[Scene image comparisons]
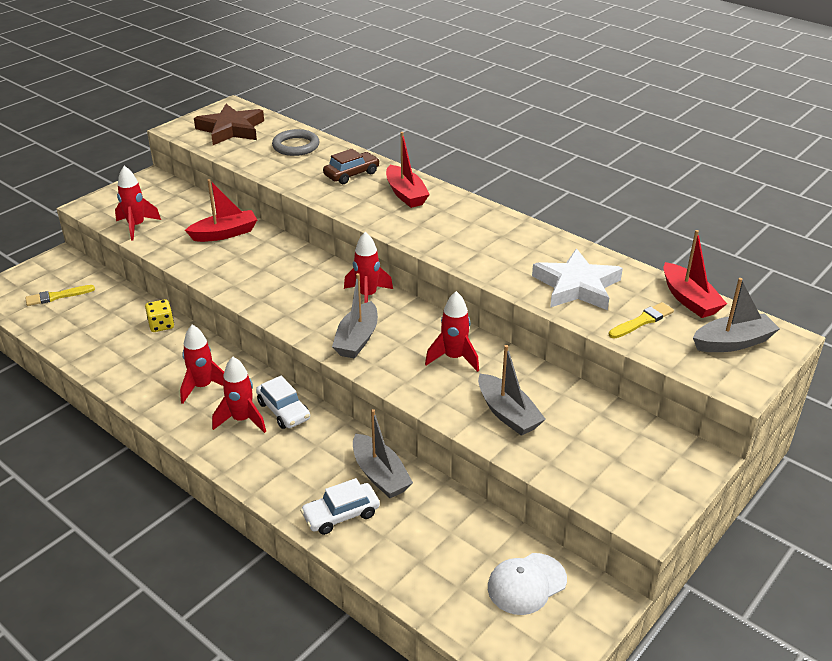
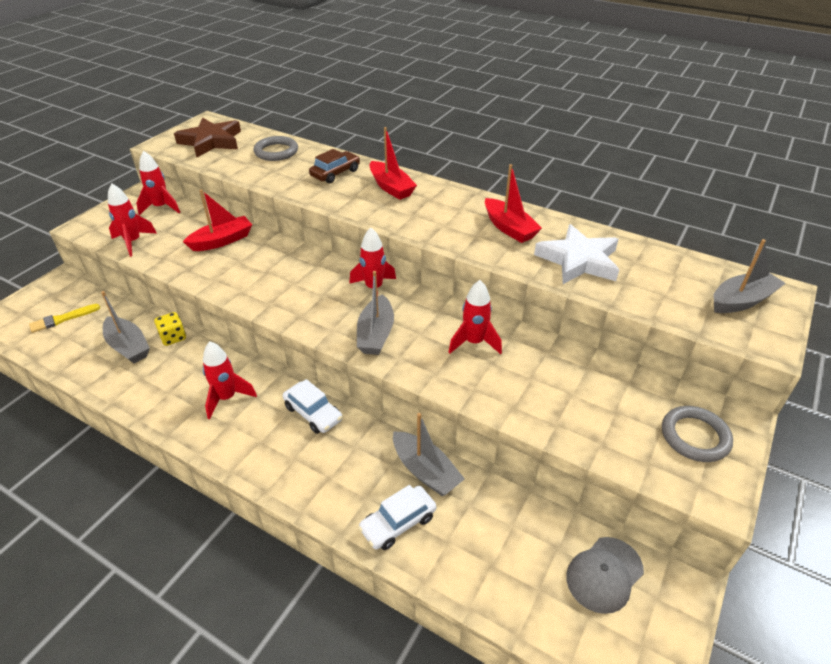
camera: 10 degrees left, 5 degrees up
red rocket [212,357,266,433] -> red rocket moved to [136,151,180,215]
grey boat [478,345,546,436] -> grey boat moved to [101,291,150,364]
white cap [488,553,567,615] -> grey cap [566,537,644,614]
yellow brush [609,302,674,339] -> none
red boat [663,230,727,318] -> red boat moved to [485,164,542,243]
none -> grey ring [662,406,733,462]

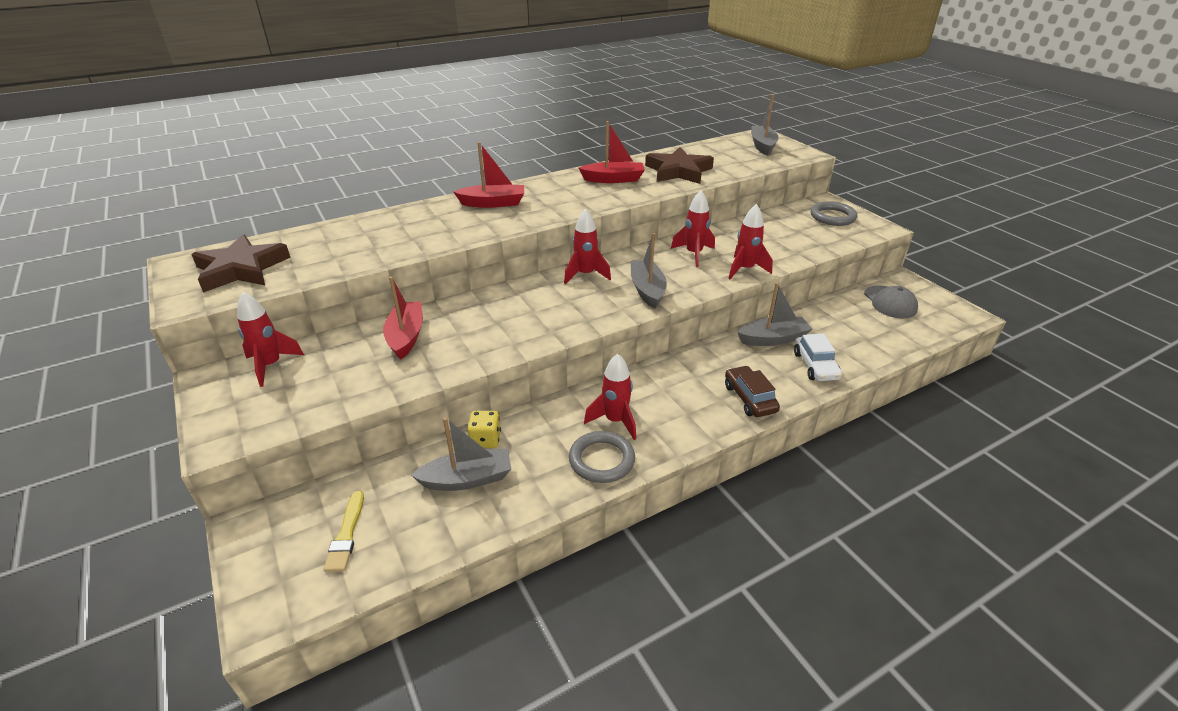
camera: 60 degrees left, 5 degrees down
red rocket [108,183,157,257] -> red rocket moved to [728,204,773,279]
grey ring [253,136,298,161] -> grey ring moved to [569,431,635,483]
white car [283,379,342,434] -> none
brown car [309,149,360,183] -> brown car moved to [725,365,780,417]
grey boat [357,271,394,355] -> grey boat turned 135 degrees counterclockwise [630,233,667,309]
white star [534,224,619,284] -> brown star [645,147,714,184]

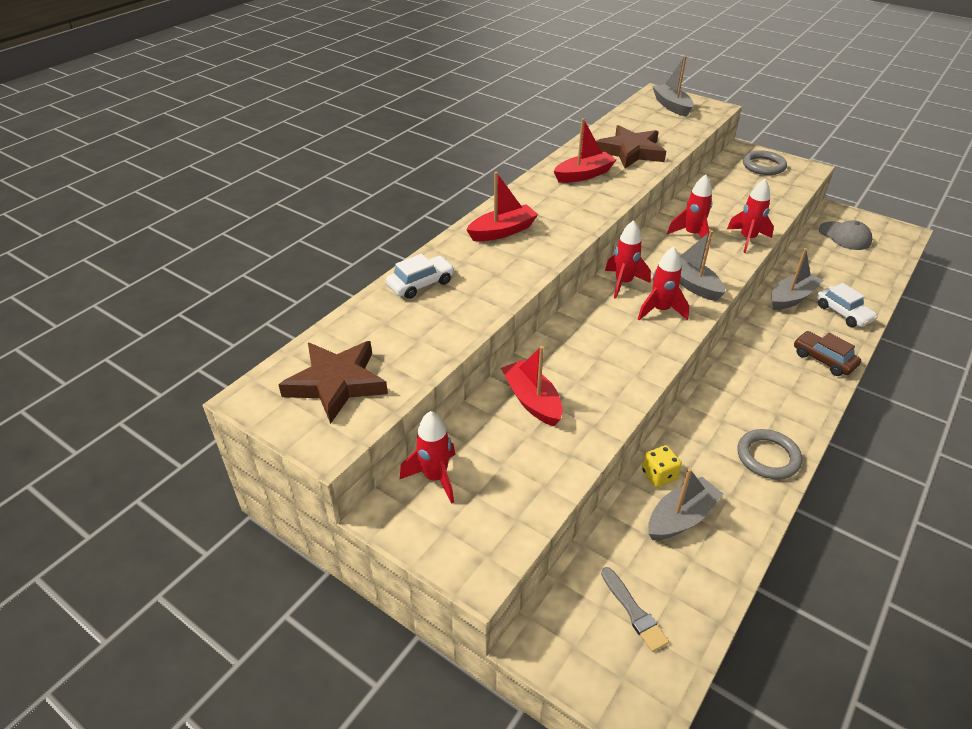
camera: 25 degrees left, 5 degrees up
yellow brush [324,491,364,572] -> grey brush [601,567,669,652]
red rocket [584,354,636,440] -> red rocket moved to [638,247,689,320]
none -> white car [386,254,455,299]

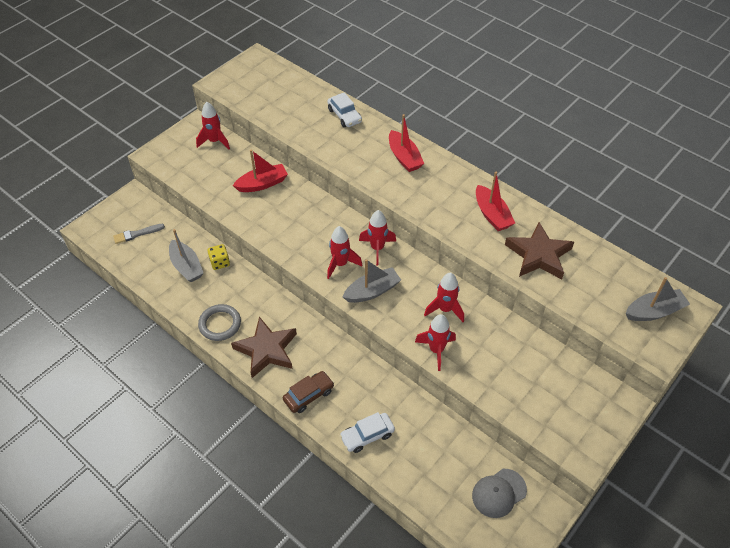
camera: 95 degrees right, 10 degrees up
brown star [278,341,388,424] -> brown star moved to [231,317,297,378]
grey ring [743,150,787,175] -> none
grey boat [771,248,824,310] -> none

**Exercise description:** Leave out every picture and copy, exactly as written, the lines from the one with "white star [534,224,619,284]" through the end of the records above.

**Result:**
white star [534,224,619,284] -> brown star [645,147,714,184]

camera: 25 degrees left, 5 degrees up
yellow brush [324,491,364,572] -> grey brush [601,567,669,652]
red rocket [584,354,636,440] -> red rocket moved to [638,247,689,320]
none -> white car [386,254,455,299]

camera: 95 degrees right, 10 degrees up
brown star [278,341,388,424] -> brown star moved to [231,317,297,378]
grey ring [743,150,787,175] -> none
grey boat [771,248,824,310] -> none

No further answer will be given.